Entrées de position d'objets:
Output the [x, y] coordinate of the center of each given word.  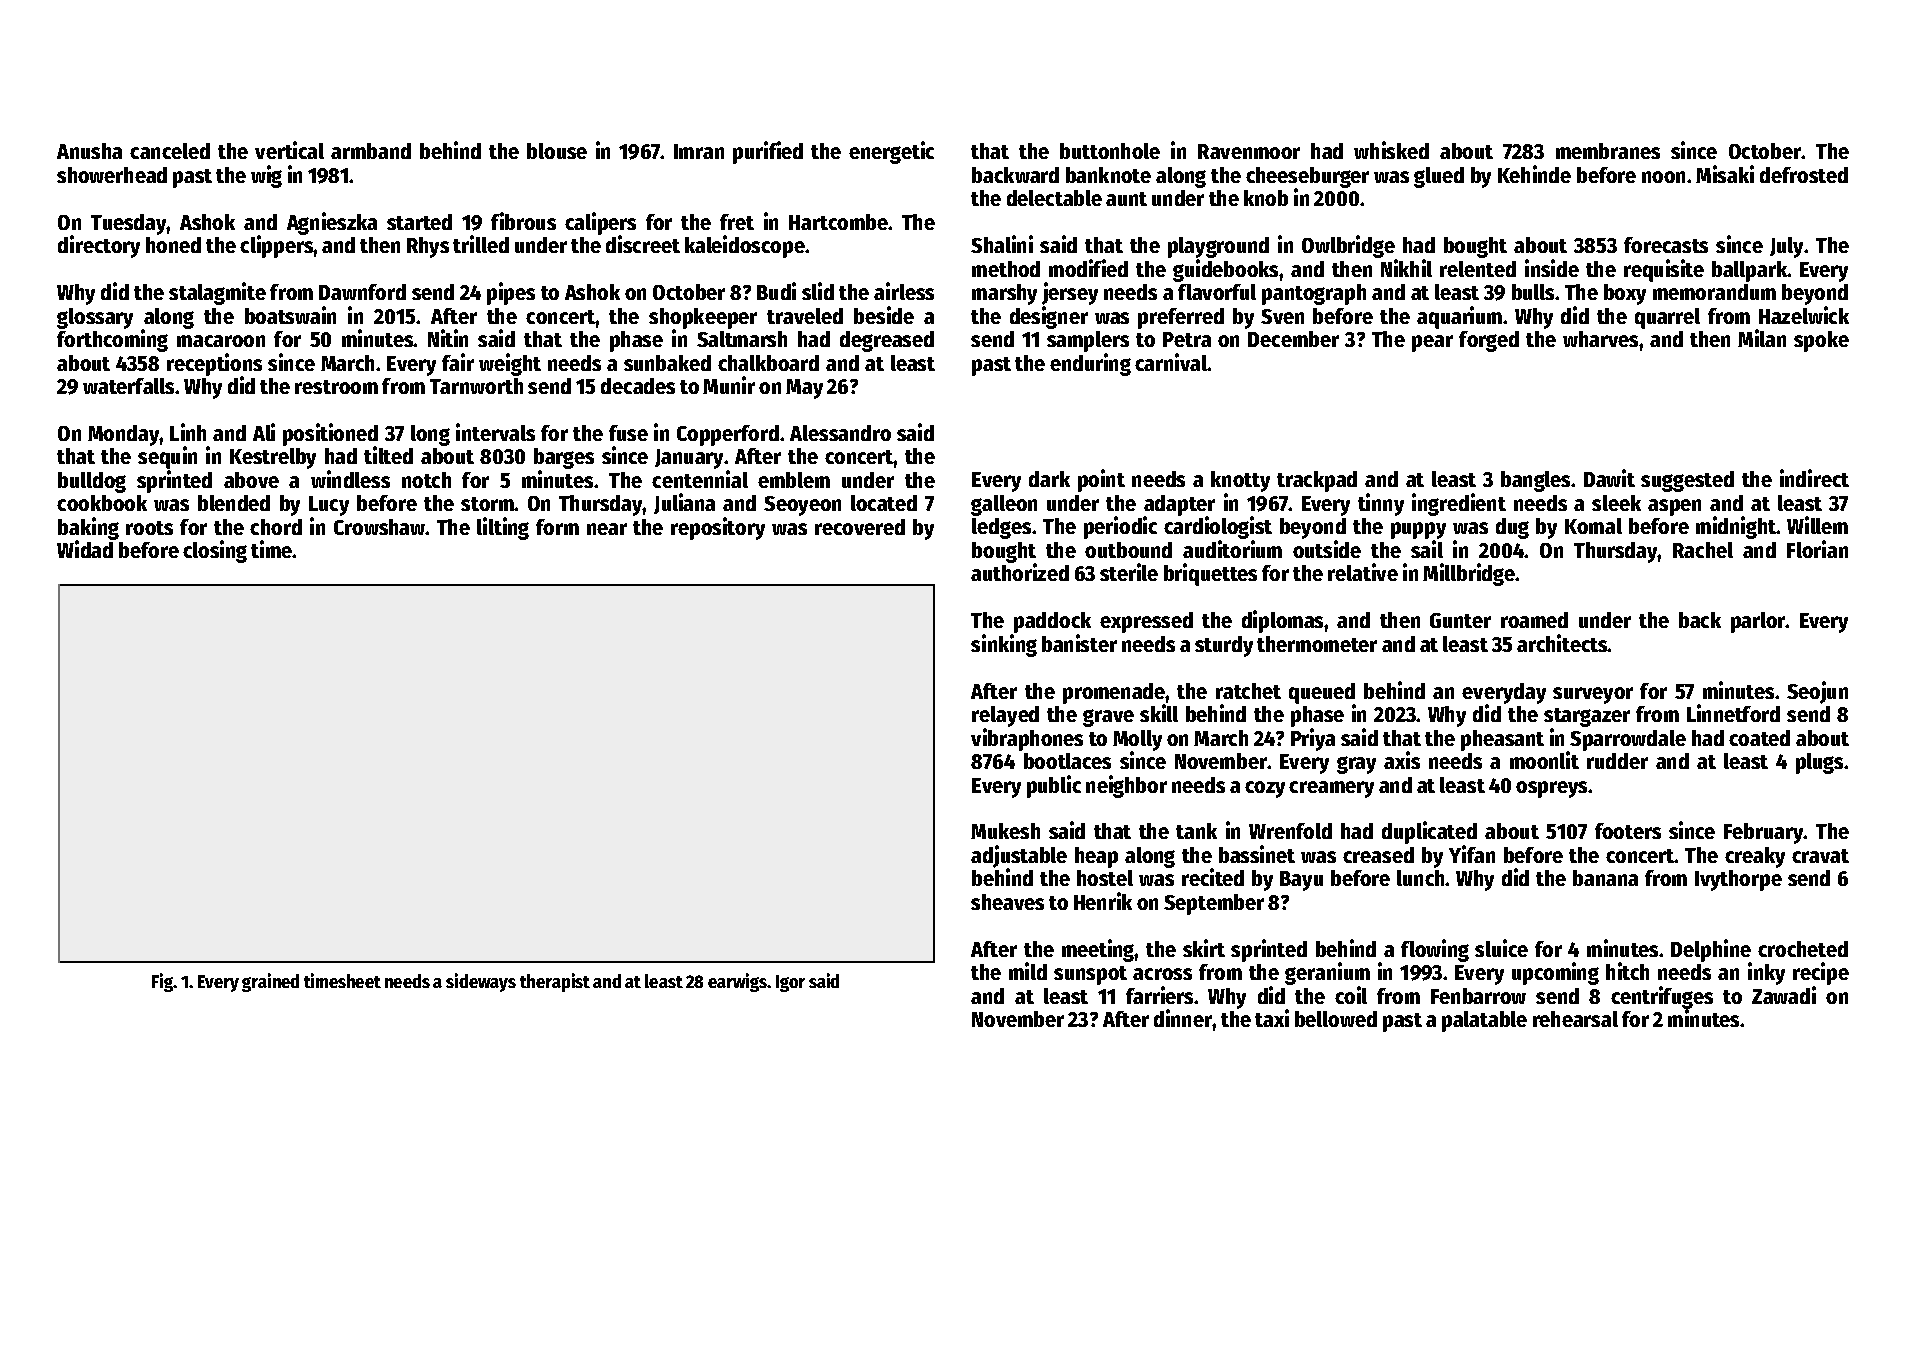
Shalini [1002, 244]
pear [1432, 343]
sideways [481, 982]
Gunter [1460, 620]
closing [215, 551]
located [884, 503]
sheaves [1007, 902]
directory [99, 246]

**CONSIGNES DE L'EXERCICE**
Recopiez toutes les lignes des entrées ci-dessus, consignes comprises, en décalant chaque coordonnée des réponses de 90, c'est-à-dire en ajoutant 90 à chacun de ces nombres. N'incluez pas les images dans votre réponse.

**RÉSULTAT CI-DESSOUS**
Output the [x, y] coordinate of the center of each given word.  
Shalini [1092, 334]
pear [1522, 433]
sideways [571, 1072]
Gunter [1550, 710]
closing [305, 641]
located [974, 593]
sheaves [1097, 992]
directory [189, 336]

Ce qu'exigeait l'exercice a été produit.